+++ Supplied material +++
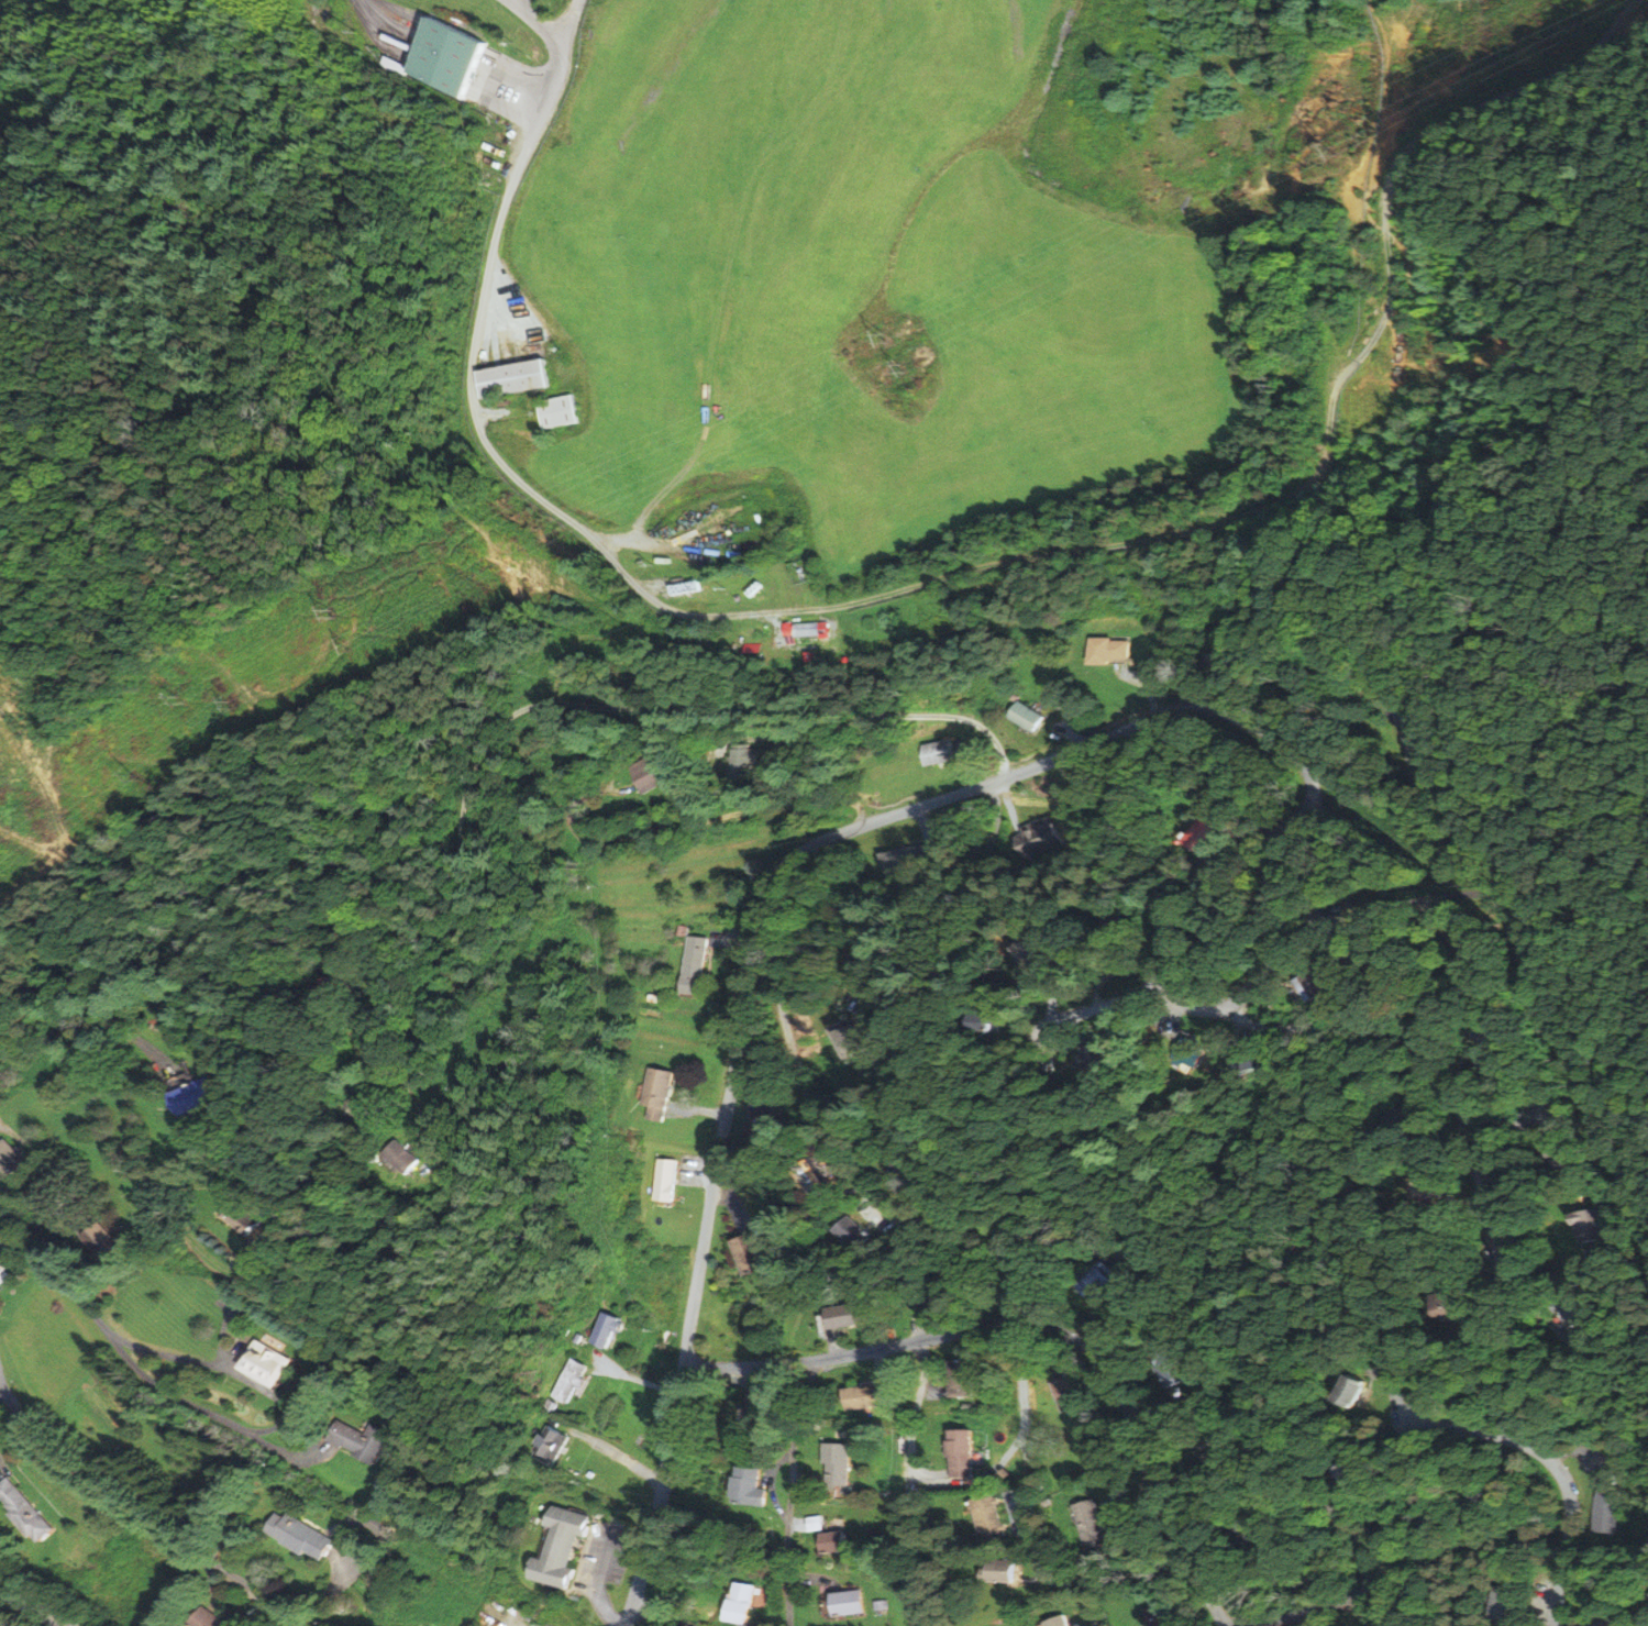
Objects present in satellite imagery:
road: (567, 20)
building: (448, 56)
road: (559, 65)
power tower: (1344, 113)
road: (1396, 118)
road: (1428, 135)
road: (1537, 208)
power tower: (888, 341)
road: (1610, 346)
building: (513, 378)
building: (559, 411)
park: (1456, 431)
road: (1353, 481)
building: (732, 524)
building: (680, 590)
road: (1452, 607)
road: (785, 613)
power tower: (365, 616)
building: (1101, 652)
road: (1324, 661)
road: (1144, 685)
power tower: (194, 693)
road: (1234, 700)
road: (550, 703)
building: (1020, 718)
road: (798, 733)
road: (1074, 737)
building: (939, 752)
building: (744, 760)
building: (647, 772)
road: (970, 773)
road: (1006, 775)
quarry: (28, 784)
road: (1009, 804)
road: (1237, 819)
road: (54, 820)
road: (924, 822)
road: (695, 824)
building: (1195, 836)
building: (1039, 837)
building: (905, 860)
road: (930, 897)
road: (1311, 907)
road: (1440, 923)
building: (682, 930)
building: (1118, 930)
road: (731, 939)
road: (1249, 944)
building: (1035, 945)
road: (1297, 954)
building: (694, 965)
building: (1313, 983)
building: (334, 992)
road: (1108, 1005)
building: (989, 1021)
road: (41, 1040)
building: (859, 1041)
building: (843, 1043)
road: (1429, 1045)
building: (1102, 1059)
building: (658, 1092)
building: (197, 1095)
building: (380, 1101)
building: (367, 1103)
road: (697, 1113)
building: (889, 1119)
building: (762, 1127)
building: (416, 1154)
building: (8, 1156)
building: (402, 1156)
road: (697, 1171)
building: (910, 1174)
building: (804, 1179)
building: (817, 1179)
building: (665, 1180)
road: (854, 1182)
road: (729, 1206)
building: (242, 1217)
building: (233, 1221)
building: (1590, 1227)
building: (856, 1232)
building: (836, 1235)
building: (102, 1240)
road: (198, 1246)
building: (751, 1254)
building: (0, 1270)
building: (1099, 1283)
building: (933, 1292)
building: (852, 1314)
road: (1549, 1320)
road: (921, 1324)
road: (1042, 1325)
building: (606, 1329)
road: (831, 1337)
building: (576, 1338)
road: (129, 1360)
road: (1625, 1360)
building: (267, 1363)
road: (878, 1364)
building: (1175, 1366)
road: (635, 1378)
building: (962, 1378)
building: (570, 1380)
road: (1395, 1389)
road: (933, 1390)
building: (1357, 1390)
building: (1074, 1391)
road: (916, 1393)
building: (1339, 1394)
building: (867, 1396)
road: (1171, 1397)
road: (1183, 1400)
building: (759, 1413)
road: (1175, 1437)
building: (362, 1440)
building: (553, 1443)
building: (962, 1452)
building: (1224, 1453)
road: (1584, 1455)
road: (620, 1458)
building: (839, 1463)
building: (1353, 1471)
road: (1559, 1473)
road: (918, 1474)
road: (1130, 1479)
building: (753, 1487)
road: (791, 1492)
building: (24, 1509)
building: (1609, 1510)
road: (132, 1514)
building: (990, 1517)
building: (1092, 1523)
building: (1251, 1528)
building: (300, 1534)
road: (1354, 1537)
building: (836, 1542)
building: (562, 1546)
parking lot: (604, 1556)
road: (605, 1561)
road: (1266, 1566)
building: (1001, 1571)
road: (1062, 1572)
road: (1543, 1588)
building: (742, 1602)
building: (1511, 1602)
building: (847, 1603)
road: (33, 1606)
road: (1375, 1609)
road: (604, 1610)
road: (1312, 1610)
road: (661, 1613)
building: (1161, 1616)
road: (645, 1617)
road: (1319, 1617)
building: (209, 1619)
building: (1068, 1621)
building: (1058, 1622)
+++
Would you please copy every line from the listing above that contains the word "power"?

power tower: (1344, 113)
power tower: (888, 341)
power tower: (365, 616)
power tower: (194, 693)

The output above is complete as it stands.